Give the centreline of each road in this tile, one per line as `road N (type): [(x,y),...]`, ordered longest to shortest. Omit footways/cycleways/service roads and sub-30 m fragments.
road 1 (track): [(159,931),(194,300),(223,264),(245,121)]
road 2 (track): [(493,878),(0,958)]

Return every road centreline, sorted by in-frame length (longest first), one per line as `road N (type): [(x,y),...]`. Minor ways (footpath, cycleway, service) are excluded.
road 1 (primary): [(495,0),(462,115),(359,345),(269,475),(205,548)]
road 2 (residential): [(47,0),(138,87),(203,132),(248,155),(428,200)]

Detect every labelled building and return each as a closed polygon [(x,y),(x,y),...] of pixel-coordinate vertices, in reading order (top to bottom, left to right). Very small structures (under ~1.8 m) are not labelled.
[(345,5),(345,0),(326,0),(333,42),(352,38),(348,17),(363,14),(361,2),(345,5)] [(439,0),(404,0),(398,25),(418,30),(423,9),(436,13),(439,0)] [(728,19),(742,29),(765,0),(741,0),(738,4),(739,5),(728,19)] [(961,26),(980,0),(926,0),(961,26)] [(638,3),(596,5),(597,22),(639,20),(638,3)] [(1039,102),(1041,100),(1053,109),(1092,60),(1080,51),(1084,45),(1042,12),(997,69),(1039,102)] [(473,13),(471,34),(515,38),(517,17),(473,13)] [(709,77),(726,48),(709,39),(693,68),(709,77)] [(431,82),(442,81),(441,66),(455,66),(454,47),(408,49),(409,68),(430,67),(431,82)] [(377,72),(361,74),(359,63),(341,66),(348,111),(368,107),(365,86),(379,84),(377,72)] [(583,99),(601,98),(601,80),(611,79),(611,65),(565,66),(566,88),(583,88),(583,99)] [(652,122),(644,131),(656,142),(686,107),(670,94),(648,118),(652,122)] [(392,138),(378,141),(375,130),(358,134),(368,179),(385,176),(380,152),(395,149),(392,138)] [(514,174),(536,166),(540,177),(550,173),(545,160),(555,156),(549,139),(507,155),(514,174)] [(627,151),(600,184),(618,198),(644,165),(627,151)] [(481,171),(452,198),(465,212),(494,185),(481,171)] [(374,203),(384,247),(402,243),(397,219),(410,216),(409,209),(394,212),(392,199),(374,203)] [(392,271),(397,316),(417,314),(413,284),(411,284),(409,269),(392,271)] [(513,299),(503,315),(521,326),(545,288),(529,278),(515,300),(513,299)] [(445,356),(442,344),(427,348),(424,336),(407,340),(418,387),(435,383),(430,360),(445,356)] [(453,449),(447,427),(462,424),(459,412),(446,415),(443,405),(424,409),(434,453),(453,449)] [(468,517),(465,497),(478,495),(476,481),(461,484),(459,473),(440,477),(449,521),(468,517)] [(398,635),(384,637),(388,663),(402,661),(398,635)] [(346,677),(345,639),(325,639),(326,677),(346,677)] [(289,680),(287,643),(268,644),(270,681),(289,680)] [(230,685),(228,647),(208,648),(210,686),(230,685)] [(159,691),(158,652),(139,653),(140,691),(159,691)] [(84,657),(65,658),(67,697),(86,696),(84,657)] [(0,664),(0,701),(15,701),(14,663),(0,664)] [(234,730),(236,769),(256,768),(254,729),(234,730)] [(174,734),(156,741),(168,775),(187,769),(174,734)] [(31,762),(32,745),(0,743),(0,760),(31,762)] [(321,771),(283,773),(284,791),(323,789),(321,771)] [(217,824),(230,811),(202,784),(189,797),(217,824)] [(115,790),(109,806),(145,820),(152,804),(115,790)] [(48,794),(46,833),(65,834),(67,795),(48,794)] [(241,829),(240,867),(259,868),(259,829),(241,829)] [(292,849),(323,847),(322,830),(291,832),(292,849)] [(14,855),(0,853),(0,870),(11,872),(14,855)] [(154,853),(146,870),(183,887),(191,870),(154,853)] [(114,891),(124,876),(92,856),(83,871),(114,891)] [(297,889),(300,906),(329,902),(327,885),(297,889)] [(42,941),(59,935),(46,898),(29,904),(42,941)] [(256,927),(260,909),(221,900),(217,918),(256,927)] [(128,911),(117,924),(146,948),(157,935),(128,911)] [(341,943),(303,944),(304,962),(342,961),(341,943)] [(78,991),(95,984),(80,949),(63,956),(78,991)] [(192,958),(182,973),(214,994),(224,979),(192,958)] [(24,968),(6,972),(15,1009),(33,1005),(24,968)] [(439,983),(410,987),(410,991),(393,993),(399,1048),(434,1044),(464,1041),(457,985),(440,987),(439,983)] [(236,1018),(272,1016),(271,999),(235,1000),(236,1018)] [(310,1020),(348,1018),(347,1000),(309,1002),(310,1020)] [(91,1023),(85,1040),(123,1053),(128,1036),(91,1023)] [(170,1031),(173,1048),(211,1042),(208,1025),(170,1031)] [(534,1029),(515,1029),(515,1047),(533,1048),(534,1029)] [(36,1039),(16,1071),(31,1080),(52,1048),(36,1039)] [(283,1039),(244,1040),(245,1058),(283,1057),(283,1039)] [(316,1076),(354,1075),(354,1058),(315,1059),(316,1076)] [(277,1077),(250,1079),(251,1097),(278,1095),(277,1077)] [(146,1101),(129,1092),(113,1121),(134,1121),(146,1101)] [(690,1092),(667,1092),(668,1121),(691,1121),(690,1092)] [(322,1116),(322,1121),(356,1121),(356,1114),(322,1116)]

::::::::::

THE TASK:
Scan the preceding listing for the string "each" and copy every line where it occurs.

EXERCISE SOLUTION:
Give the centreline of each road in this tile, one per line as `road N (type): [(x,y),...]`, ordered longest to shortest. Omit footways/cycleways/service roads and sub-30 m fragments.
Detect every labelled building and return each as a closed polygon [(x,y),(x,y),...] of pixel-coordinate vertices, in reading order (top to bottom, left to right). Very small structures (under ~1.8 m) are not labelled.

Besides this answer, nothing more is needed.